Since pictures are not wanted, repeat only the text of the records, word for word.

Supplied entries =
....

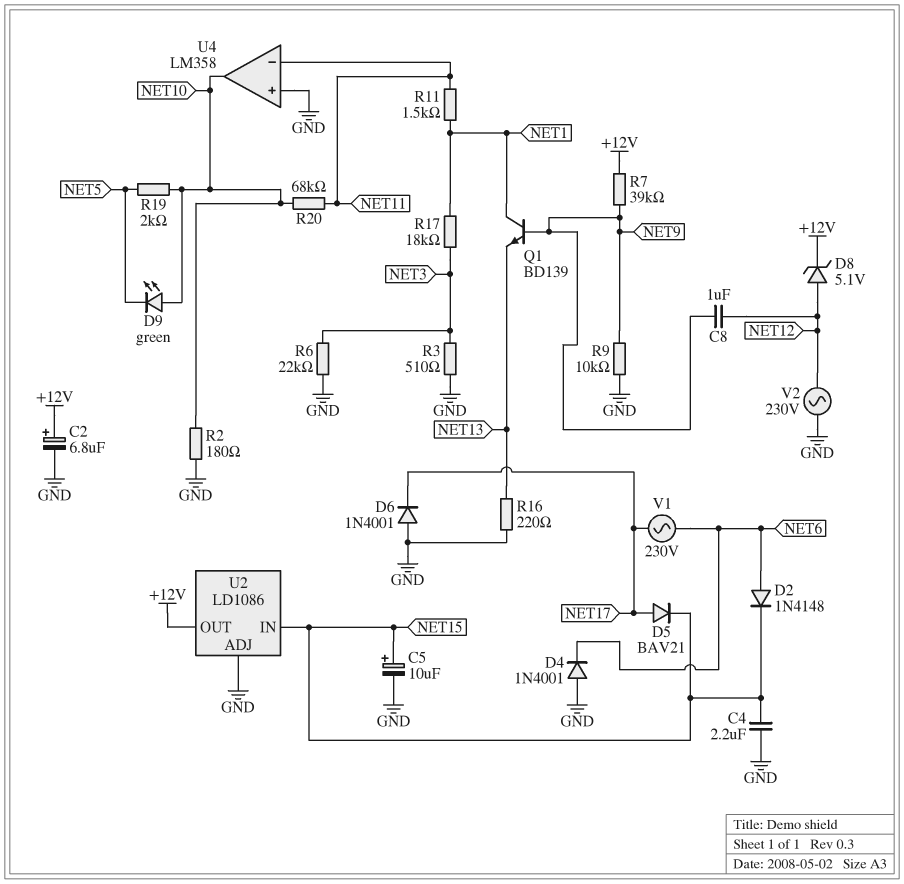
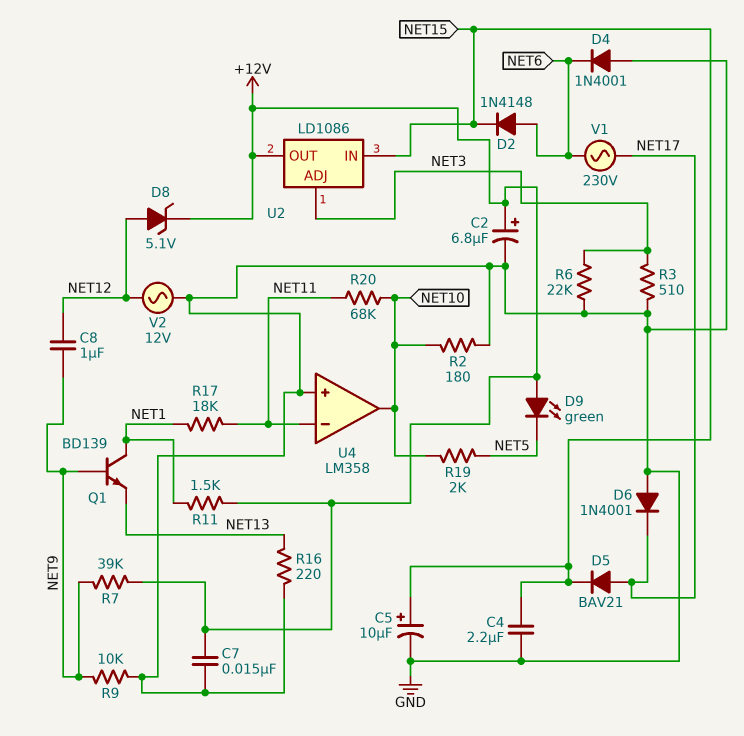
C7: none -> 15nF (+12V, GND)
D9: LED green (A NET10, K NET5) -> LED green (A +12V, K NET5)
R11: 1.5k (NET1, NET11) -> 1.5k (+12V, NET1)
R17: 18k (NET1, NET3) -> 18k (NET1, NET11)
U2 pin ADJ: GND -> NET3
V2: AC 230V (GND, NET12) -> AC 12V (GND, NET12)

....

Output for this task =
C7: none -> 15nF (+12V, GND)
D9: LED green (A NET10, K NET5) -> LED green (A +12V, K NET5)
R11: 1.5k (NET1, NET11) -> 1.5k (+12V, NET1)
R17: 18k (NET1, NET3) -> 18k (NET1, NET11)
U2 pin ADJ: GND -> NET3
V2: AC 230V (GND, NET12) -> AC 12V (GND, NET12)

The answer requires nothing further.